DATA TO USE section start

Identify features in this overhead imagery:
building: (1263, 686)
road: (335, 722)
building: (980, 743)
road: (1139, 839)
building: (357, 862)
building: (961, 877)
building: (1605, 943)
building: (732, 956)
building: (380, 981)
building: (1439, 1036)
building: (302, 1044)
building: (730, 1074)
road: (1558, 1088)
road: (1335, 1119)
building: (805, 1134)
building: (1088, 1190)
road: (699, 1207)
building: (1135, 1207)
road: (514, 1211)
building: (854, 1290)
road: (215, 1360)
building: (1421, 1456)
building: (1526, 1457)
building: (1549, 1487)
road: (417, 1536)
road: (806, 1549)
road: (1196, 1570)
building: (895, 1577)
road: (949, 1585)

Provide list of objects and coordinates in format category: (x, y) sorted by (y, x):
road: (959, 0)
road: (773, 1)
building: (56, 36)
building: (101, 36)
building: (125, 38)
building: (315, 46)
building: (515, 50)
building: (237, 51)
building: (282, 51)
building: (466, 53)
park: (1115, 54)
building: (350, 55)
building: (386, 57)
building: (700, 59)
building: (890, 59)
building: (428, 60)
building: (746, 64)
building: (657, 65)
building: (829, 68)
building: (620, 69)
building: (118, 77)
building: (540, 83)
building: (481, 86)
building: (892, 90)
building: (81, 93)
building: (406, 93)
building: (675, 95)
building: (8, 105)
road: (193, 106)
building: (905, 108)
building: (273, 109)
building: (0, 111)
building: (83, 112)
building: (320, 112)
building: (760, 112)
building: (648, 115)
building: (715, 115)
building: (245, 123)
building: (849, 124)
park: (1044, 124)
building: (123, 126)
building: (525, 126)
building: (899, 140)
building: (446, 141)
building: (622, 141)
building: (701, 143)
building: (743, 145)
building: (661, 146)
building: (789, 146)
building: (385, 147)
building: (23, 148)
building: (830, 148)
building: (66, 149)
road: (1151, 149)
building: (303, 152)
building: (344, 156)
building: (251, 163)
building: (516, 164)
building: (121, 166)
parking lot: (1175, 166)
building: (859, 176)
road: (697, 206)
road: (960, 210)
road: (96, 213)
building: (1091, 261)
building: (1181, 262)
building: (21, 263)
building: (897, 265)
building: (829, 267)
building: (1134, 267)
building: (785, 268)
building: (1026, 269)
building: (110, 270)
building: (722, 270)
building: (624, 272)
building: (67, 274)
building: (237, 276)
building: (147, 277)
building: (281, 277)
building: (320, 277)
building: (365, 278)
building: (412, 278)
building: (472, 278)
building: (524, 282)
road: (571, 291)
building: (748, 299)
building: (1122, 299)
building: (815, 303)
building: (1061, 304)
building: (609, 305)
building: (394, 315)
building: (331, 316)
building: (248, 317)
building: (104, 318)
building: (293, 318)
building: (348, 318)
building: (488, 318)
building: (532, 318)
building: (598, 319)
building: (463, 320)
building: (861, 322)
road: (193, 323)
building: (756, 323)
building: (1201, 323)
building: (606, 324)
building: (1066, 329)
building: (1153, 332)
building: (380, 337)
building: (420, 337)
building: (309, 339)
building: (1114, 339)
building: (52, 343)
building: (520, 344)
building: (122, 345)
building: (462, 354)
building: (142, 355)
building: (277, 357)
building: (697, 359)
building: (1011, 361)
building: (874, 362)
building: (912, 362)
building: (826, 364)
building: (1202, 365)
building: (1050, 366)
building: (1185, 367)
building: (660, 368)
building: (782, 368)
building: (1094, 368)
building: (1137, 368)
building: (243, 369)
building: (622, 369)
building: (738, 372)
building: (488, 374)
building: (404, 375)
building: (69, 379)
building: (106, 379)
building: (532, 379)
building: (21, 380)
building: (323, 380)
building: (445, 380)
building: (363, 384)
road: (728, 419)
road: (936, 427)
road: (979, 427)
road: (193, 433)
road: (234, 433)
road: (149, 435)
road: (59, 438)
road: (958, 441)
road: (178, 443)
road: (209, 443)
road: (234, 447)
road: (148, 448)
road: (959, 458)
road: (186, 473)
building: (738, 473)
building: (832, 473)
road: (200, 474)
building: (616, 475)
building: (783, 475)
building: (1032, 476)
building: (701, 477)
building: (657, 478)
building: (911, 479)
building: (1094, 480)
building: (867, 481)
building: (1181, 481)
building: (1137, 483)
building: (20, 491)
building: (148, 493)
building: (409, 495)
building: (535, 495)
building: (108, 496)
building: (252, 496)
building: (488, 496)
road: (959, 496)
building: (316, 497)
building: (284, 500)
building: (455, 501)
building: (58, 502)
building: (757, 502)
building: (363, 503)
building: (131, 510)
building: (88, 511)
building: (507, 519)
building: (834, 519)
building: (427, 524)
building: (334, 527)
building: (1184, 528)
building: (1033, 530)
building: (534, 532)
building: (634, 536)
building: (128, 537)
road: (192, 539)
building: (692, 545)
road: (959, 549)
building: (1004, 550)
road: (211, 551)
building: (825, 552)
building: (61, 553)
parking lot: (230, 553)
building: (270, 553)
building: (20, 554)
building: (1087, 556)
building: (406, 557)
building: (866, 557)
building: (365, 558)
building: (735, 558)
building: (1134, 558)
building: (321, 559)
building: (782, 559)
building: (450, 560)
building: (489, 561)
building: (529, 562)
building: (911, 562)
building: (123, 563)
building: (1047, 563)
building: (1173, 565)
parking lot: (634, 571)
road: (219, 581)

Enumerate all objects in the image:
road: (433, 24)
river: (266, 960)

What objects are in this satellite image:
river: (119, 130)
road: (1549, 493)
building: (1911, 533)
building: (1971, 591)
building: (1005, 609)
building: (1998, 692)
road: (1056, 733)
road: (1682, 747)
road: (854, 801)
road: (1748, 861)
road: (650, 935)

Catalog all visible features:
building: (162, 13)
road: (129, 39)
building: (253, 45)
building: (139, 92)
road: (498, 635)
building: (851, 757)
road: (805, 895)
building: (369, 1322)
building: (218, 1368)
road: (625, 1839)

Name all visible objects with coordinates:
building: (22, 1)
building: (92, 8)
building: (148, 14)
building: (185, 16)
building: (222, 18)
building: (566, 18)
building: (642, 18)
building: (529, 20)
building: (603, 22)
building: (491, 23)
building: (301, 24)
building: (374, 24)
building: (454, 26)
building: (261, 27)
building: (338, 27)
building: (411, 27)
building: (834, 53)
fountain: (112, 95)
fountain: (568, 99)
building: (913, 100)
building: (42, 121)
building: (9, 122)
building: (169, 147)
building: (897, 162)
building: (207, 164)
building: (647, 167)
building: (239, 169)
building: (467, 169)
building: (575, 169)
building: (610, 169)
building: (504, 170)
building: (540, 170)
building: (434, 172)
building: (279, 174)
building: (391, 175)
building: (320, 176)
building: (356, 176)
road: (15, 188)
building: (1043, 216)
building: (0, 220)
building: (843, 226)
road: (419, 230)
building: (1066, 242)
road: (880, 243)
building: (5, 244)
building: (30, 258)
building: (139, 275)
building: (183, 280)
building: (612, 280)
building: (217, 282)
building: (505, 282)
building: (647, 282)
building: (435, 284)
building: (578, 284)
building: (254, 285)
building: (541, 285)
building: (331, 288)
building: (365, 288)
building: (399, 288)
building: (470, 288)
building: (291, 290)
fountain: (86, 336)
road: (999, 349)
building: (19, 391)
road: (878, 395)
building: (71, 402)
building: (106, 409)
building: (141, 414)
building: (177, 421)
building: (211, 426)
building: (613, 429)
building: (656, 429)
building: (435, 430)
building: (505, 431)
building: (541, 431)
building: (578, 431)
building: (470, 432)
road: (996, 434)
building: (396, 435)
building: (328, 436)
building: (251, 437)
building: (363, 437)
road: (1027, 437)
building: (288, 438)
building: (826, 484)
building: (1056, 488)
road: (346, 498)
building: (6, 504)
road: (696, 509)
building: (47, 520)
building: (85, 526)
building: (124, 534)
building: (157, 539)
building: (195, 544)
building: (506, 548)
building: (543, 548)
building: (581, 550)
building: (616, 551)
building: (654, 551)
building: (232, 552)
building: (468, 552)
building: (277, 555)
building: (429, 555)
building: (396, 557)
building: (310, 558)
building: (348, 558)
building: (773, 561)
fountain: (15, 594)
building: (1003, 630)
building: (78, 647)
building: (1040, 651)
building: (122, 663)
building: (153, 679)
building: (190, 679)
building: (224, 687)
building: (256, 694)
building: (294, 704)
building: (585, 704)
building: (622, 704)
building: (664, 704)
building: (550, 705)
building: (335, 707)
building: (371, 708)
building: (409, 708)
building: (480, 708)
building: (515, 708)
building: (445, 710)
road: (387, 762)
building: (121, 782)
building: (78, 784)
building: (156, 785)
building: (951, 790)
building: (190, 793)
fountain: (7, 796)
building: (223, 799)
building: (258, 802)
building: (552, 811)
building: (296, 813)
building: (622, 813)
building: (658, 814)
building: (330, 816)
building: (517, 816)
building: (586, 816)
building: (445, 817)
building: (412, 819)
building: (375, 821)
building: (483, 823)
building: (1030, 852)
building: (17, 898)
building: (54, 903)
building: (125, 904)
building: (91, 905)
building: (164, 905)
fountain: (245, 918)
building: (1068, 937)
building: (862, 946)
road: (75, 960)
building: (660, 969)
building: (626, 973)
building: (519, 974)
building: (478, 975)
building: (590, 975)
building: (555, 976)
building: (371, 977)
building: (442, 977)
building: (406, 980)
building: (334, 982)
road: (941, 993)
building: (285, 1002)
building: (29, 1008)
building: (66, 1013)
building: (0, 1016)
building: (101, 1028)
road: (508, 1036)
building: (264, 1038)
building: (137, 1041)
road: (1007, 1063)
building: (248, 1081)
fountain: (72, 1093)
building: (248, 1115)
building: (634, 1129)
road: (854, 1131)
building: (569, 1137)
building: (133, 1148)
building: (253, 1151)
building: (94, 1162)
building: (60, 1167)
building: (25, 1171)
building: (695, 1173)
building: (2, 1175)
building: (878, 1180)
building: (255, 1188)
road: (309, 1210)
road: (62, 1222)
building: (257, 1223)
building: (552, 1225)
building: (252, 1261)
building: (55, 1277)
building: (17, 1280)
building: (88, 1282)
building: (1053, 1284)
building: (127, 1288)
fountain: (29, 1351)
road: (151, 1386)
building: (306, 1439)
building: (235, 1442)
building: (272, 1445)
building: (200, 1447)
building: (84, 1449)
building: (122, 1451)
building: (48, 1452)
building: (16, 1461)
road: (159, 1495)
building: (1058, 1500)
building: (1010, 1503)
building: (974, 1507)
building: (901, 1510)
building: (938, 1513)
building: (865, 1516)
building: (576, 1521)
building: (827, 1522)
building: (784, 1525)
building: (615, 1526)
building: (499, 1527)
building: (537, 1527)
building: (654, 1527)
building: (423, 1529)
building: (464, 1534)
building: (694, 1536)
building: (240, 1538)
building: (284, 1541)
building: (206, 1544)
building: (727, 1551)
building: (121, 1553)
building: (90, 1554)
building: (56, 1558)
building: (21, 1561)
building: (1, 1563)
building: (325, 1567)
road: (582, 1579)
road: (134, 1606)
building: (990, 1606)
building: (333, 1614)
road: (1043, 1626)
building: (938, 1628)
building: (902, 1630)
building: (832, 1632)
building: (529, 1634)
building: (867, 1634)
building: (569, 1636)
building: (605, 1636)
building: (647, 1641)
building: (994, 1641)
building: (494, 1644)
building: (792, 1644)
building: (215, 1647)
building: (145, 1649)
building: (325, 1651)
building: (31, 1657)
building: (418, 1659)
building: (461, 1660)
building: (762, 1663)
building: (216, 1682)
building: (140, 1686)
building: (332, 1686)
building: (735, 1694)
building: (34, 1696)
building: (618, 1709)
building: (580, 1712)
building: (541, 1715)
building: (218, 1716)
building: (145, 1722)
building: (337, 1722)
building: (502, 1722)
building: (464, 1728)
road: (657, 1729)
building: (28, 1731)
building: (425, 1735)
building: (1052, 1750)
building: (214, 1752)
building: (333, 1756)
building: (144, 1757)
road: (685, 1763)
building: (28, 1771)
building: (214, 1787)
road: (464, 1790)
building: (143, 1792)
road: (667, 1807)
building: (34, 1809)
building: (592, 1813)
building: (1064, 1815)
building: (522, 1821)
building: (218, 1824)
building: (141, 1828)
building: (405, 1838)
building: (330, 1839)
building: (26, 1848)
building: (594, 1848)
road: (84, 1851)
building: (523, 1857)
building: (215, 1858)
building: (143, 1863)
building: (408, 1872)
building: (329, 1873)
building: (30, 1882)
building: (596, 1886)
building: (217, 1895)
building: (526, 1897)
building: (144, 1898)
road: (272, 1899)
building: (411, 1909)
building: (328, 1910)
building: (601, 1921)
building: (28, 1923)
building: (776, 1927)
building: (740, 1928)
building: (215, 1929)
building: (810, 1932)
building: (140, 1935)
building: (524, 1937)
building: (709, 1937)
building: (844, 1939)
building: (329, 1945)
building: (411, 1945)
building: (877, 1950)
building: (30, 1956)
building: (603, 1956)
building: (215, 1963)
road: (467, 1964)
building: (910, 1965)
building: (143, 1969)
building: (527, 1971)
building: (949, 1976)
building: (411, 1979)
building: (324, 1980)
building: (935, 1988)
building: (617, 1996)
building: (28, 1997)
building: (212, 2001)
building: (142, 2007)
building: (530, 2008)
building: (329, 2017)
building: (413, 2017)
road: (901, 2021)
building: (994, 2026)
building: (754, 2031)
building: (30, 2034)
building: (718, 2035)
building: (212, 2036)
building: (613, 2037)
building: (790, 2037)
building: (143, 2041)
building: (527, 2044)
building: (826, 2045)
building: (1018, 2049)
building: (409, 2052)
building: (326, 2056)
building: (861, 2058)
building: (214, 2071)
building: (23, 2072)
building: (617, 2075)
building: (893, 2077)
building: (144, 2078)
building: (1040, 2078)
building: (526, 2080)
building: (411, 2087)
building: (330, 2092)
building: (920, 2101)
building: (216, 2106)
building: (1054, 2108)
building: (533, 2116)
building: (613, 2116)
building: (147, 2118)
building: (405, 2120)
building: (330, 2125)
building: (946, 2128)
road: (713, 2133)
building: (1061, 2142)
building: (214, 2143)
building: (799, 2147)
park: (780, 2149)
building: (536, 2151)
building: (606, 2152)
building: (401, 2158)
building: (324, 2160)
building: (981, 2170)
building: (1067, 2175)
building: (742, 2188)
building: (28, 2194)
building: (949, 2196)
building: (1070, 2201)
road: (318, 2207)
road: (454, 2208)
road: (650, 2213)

DATA TO USE section end

**WHAT TO PRODUCE:** Copy each line of the listing that contains "features".

**TASK ANSWER:**
Identify features in this overhead imagery:
Catalog all visible features:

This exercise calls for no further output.